- _Directions_:
The records below hold a stretch from the line with "TurquoiseBrush <435,128,536,168> =>" through the line with "BlackScissors <698,212,744,274> =>"; return exactly those lines, ends included, and nothing more.

- _Study material_:
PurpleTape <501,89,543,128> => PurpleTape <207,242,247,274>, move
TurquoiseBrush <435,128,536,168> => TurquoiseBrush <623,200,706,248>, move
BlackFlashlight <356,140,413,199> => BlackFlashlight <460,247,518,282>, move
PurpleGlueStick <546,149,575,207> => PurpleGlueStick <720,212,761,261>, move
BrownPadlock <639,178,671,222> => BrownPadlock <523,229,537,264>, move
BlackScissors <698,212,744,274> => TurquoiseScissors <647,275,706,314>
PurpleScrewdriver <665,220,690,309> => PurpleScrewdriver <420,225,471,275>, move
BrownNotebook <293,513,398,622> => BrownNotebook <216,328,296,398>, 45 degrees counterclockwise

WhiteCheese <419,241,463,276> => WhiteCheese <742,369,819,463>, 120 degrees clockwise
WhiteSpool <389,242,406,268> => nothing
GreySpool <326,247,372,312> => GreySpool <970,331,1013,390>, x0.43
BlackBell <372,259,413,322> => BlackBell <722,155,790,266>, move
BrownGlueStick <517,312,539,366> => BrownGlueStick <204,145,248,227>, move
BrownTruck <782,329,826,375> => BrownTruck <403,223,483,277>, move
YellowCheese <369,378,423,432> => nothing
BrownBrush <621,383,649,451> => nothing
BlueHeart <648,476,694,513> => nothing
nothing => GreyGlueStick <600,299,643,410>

==

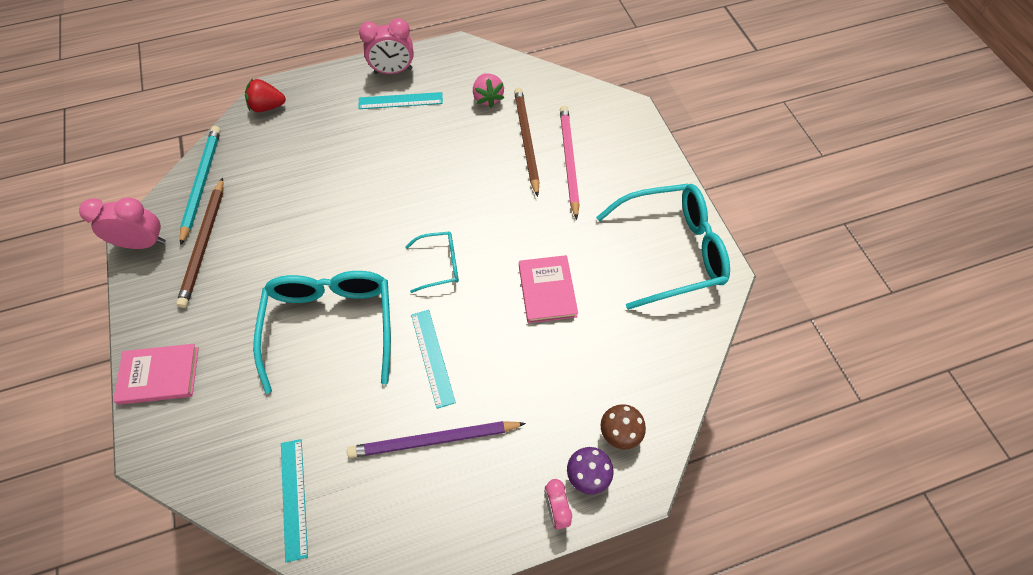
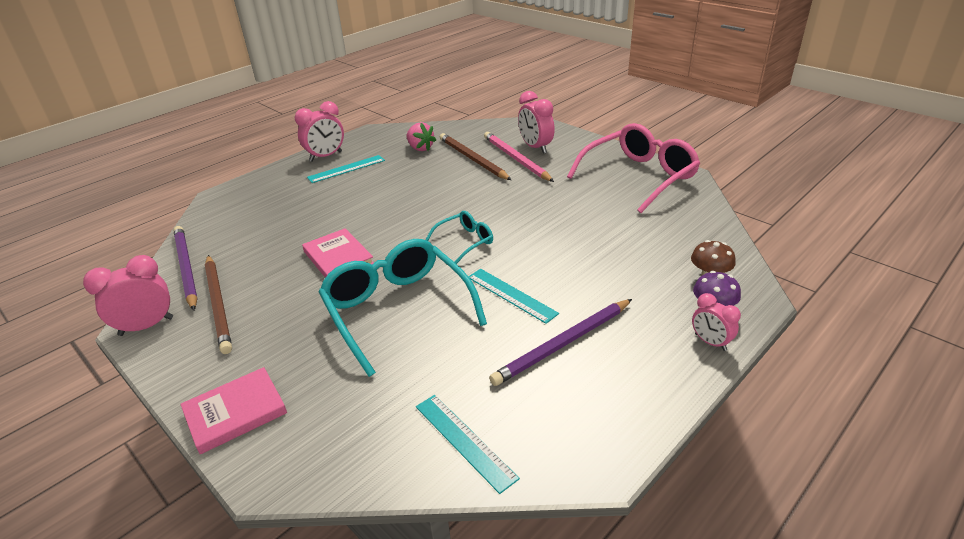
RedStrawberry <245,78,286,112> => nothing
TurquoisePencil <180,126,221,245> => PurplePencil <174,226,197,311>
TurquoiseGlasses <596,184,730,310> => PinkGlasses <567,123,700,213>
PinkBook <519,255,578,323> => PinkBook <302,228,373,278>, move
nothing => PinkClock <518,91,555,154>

- _Finished exercise_:
TurquoiseBrush <435,128,536,168> => TurquoiseBrush <623,200,706,248>, move
BlackFlashlight <356,140,413,199> => BlackFlashlight <460,247,518,282>, move
PurpleGlueStick <546,149,575,207> => PurpleGlueStick <720,212,761,261>, move
BrownPadlock <639,178,671,222> => BrownPadlock <523,229,537,264>, move
BlackScissors <698,212,744,274> => TurquoiseScissors <647,275,706,314>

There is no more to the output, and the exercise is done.